▶ _Recorded information_:
····················
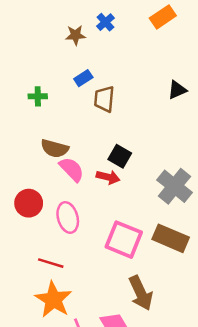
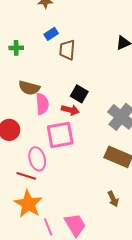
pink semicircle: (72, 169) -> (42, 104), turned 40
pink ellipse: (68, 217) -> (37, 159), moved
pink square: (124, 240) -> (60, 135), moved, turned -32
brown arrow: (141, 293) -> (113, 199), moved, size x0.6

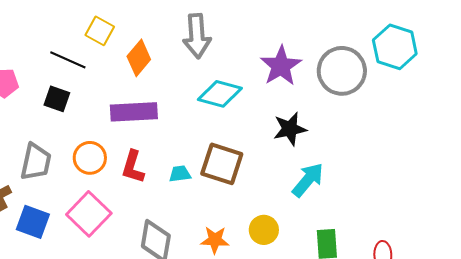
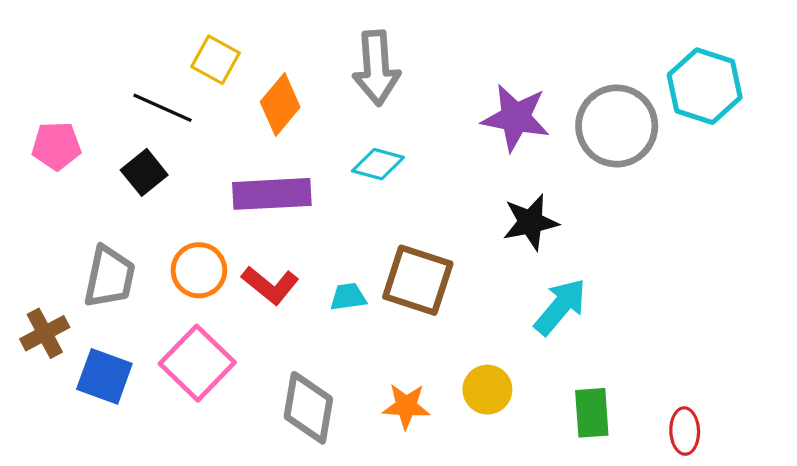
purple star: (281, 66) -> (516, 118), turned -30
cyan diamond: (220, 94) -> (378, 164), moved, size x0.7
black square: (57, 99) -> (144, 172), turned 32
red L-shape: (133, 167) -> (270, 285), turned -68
····················
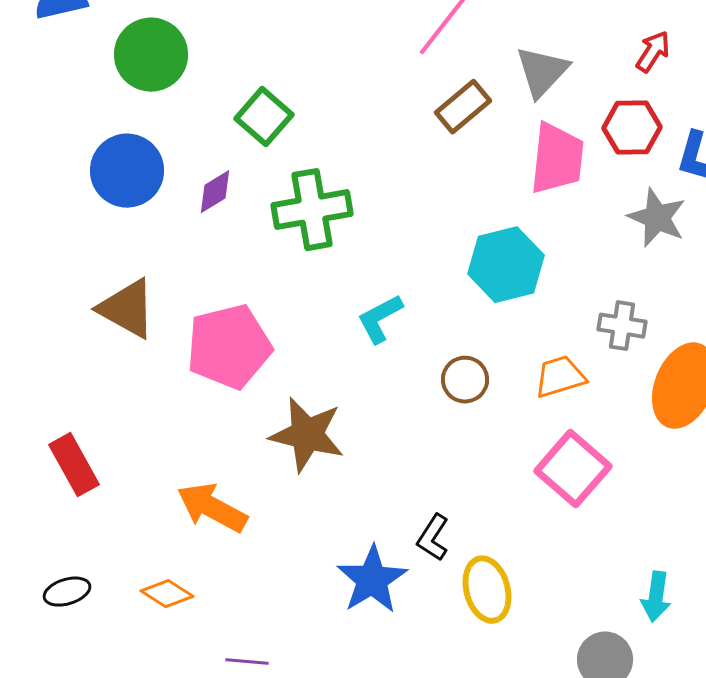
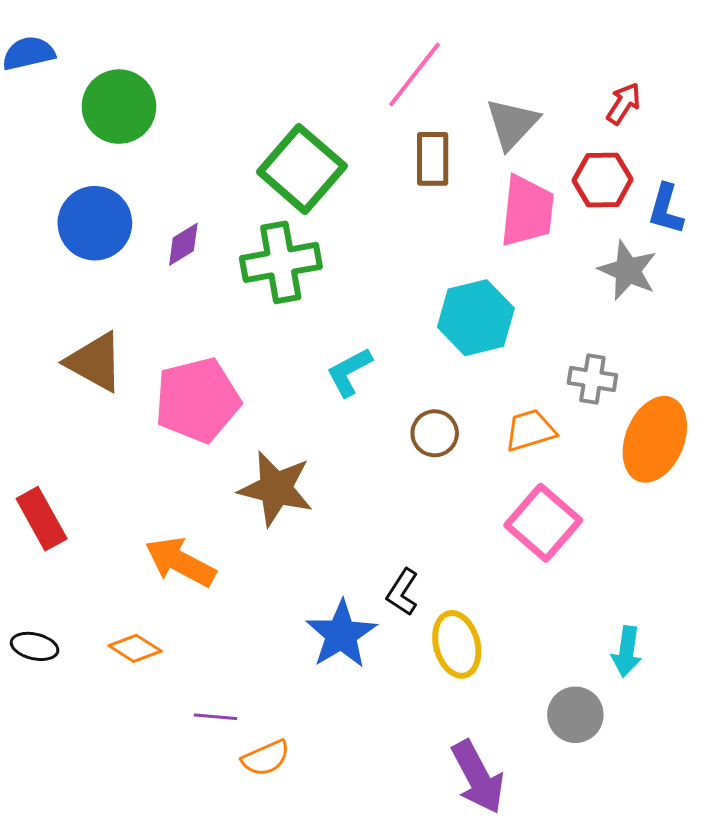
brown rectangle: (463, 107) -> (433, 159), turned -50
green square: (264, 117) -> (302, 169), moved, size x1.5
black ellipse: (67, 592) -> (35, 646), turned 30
····················
▶ _Assignment_: All that is wanted is the stretch of lines above from the one containing "black square: (57, 99)" through the one containing "red L-shape: (133, 167)", duplicated exactly.

▶ _Solved exercise_:
black square: (57, 99) -> (144, 172), turned 32
red L-shape: (133, 167) -> (270, 285), turned -68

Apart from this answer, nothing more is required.